Try it — Starting with the line that contains "AUDIO2 pin BUSY: D4 -> D13", return every line through the end of the listing below exactly as written. Omit the pictures.

===== Supplied records

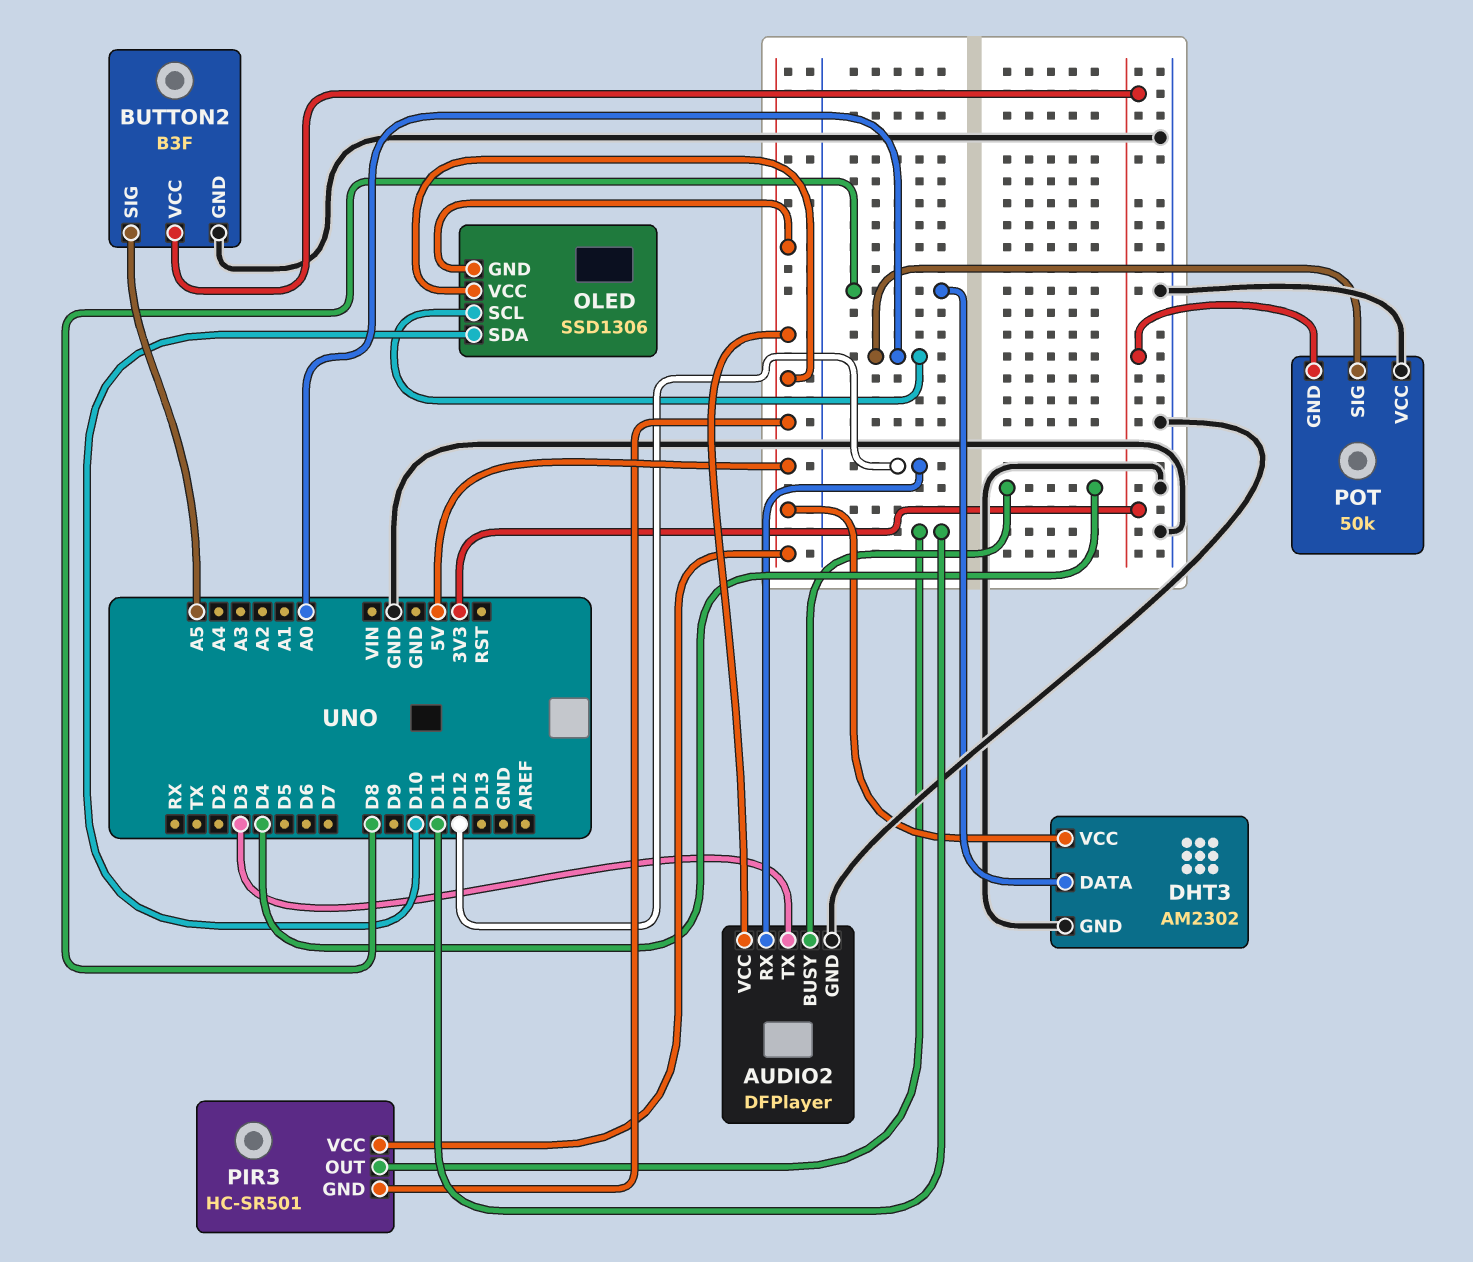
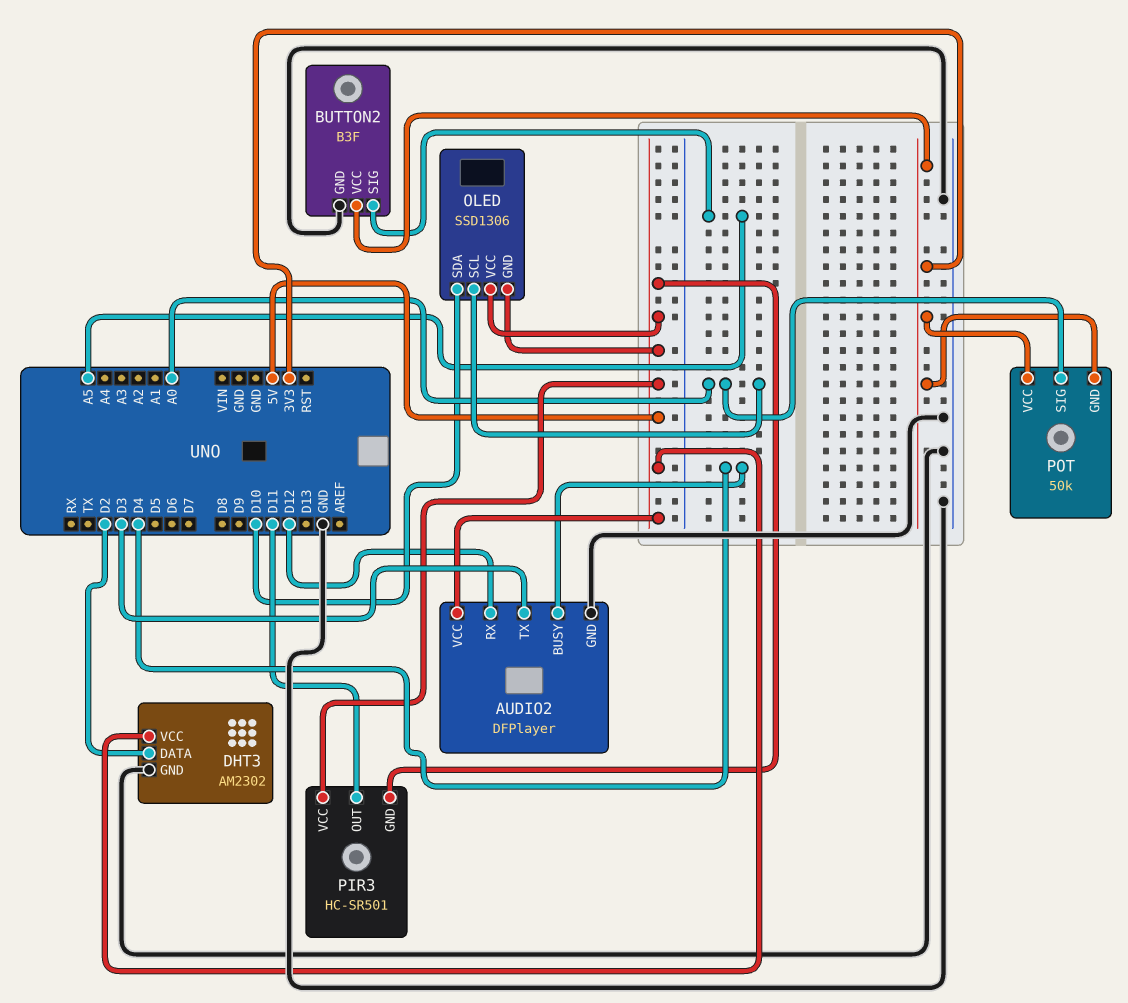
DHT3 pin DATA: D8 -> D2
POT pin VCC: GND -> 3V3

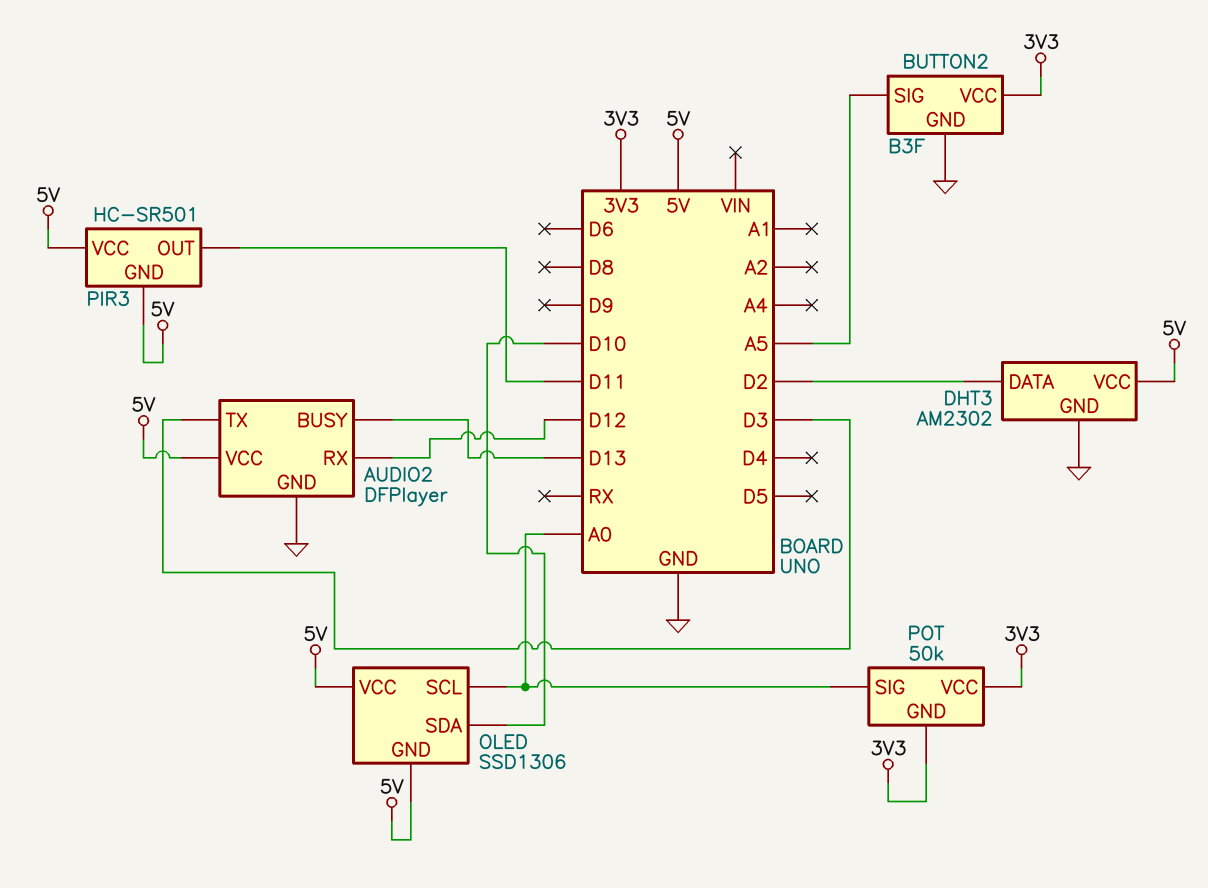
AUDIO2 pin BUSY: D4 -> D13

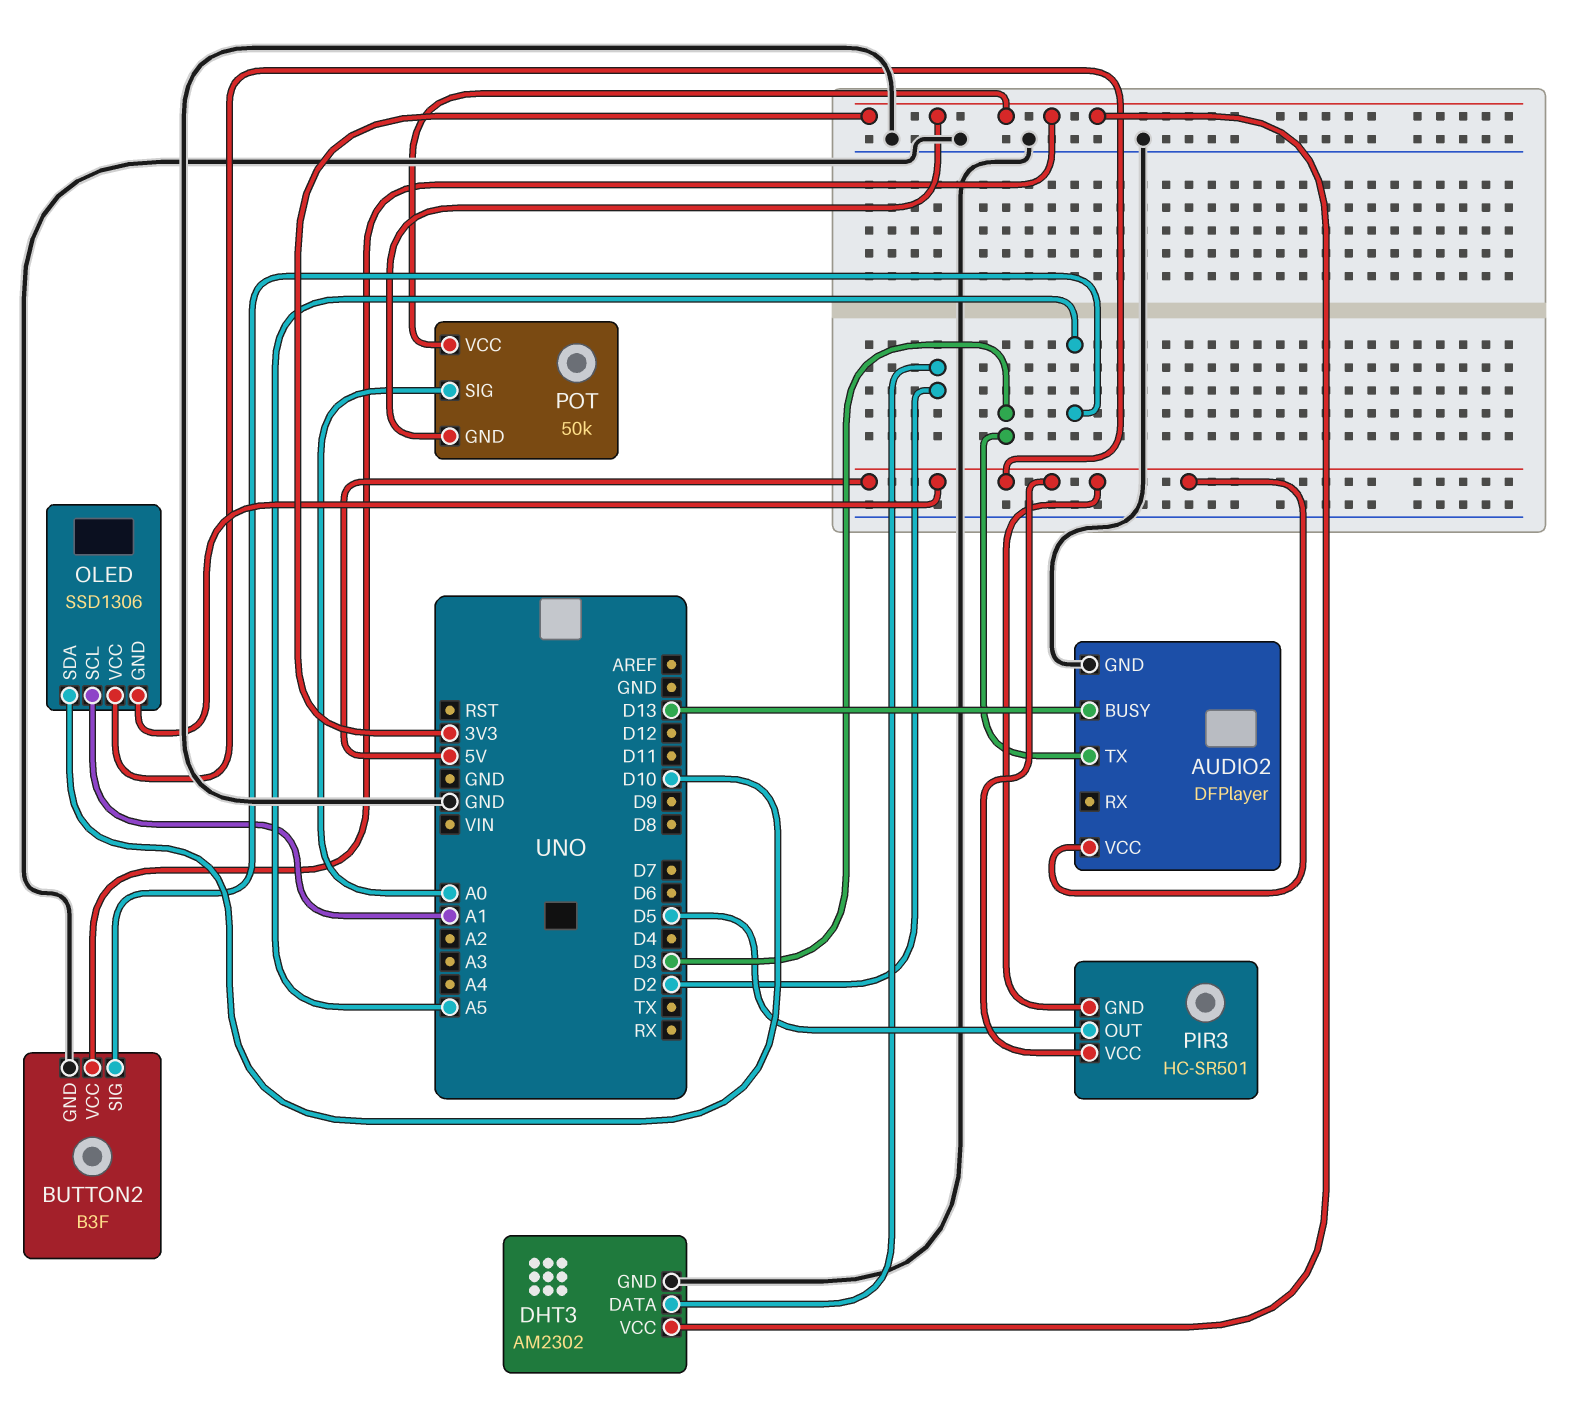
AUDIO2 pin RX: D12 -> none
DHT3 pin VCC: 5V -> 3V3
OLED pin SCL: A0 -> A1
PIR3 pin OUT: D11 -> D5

==========

Answer to the problem —
AUDIO2 pin BUSY: D4 -> D13

AUDIO2 pin RX: D12 -> none
DHT3 pin VCC: 5V -> 3V3
OLED pin SCL: A0 -> A1
PIR3 pin OUT: D11 -> D5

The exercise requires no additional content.